▶ _What needs to be done_:
An exact repetition of the data is required; no picture should appear in it.
==================================================
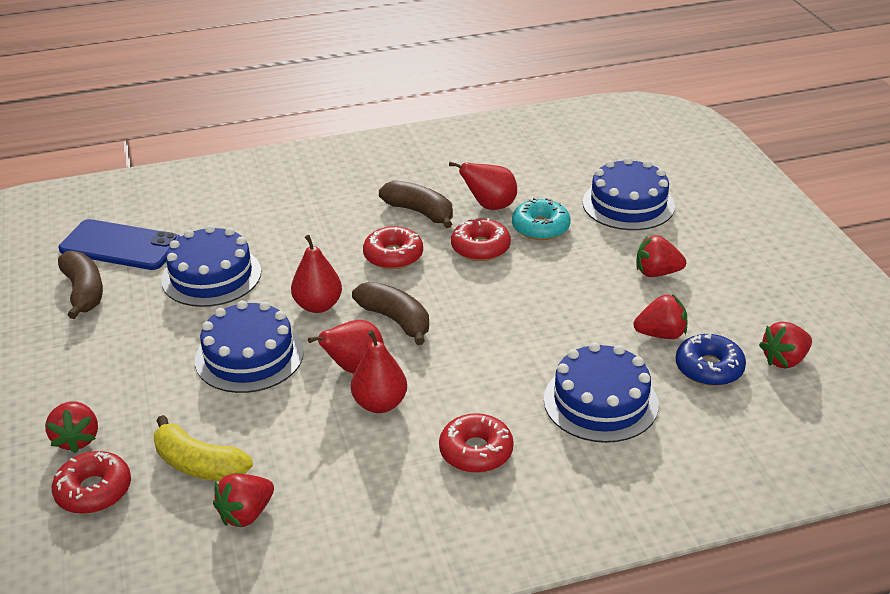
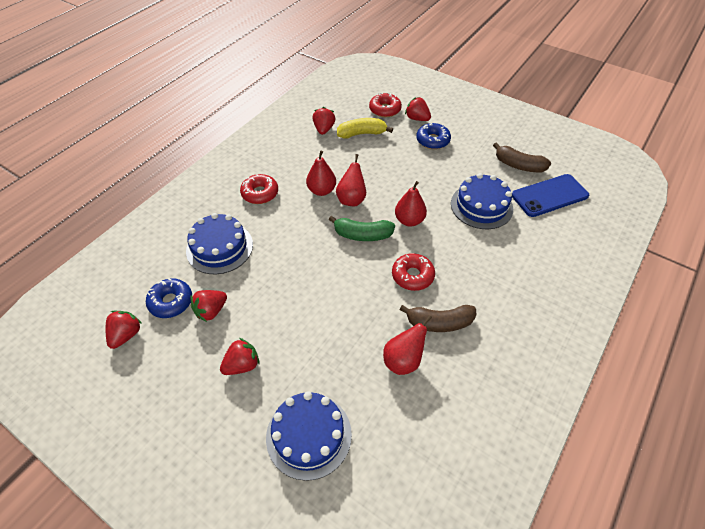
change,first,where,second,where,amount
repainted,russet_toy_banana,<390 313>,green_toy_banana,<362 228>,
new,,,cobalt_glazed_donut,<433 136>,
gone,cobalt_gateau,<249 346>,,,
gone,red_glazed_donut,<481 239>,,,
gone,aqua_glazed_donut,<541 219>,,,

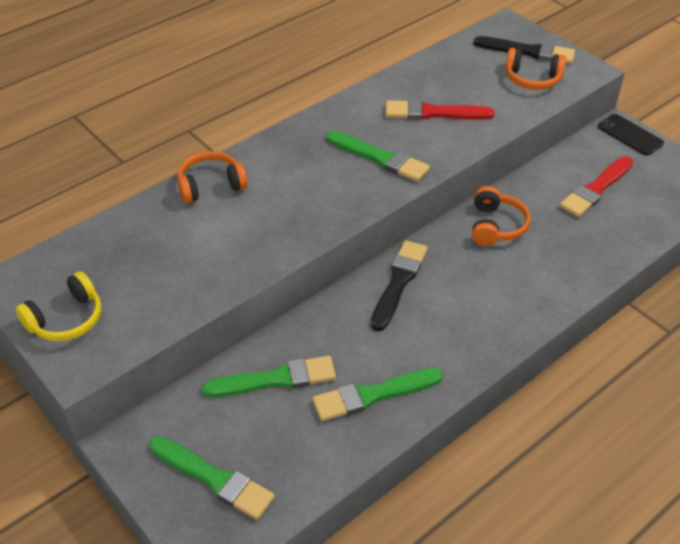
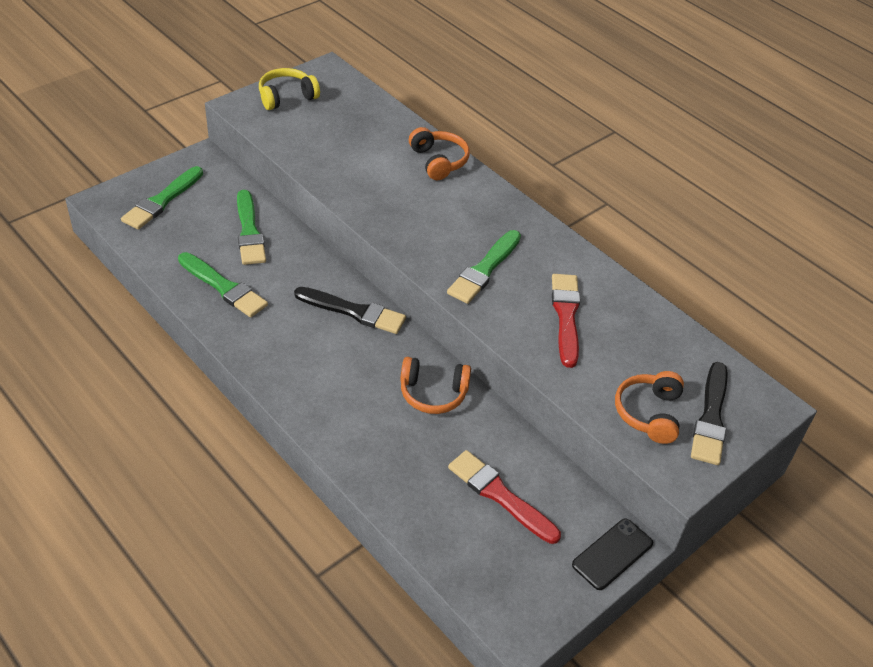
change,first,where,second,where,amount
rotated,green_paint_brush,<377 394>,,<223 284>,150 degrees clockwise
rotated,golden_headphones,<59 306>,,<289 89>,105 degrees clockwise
==================================================
▶ _Exercise answer_:
change,first,where,second,where,amount
repainted,russet_toy_banana,<390 313>,green_toy_banana,<362 228>,
new,,,cobalt_glazed_donut,<433 136>,
gone,cobalt_gateau,<249 346>,,,
gone,red_glazed_donut,<481 239>,,,
gone,aqua_glazed_donut,<541 219>,,,

change,first,where,second,where,amount
rotated,green_paint_brush,<377 394>,,<223 284>,150 degrees clockwise
rotated,golden_headphones,<59 306>,,<289 89>,105 degrees clockwise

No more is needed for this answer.